**DESCRIPTION OF THE TASK**
Starting with the line that contains "cyan semicircle at" and ending with the final line of the data below, print those lines exactly and nothing else.

Stepwise shape edit descriptions:
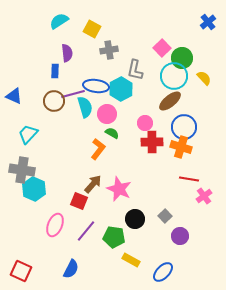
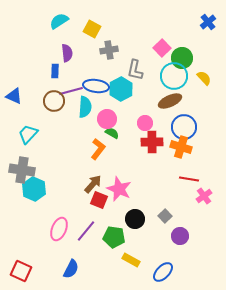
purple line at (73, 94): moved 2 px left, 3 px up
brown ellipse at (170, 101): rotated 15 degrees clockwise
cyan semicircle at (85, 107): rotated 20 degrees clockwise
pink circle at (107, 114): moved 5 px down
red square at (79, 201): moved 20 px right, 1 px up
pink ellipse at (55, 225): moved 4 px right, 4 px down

**TASK ANSWER**
cyan semicircle at (85, 107): rotated 20 degrees clockwise
pink circle at (107, 114): moved 5 px down
red square at (79, 201): moved 20 px right, 1 px up
pink ellipse at (55, 225): moved 4 px right, 4 px down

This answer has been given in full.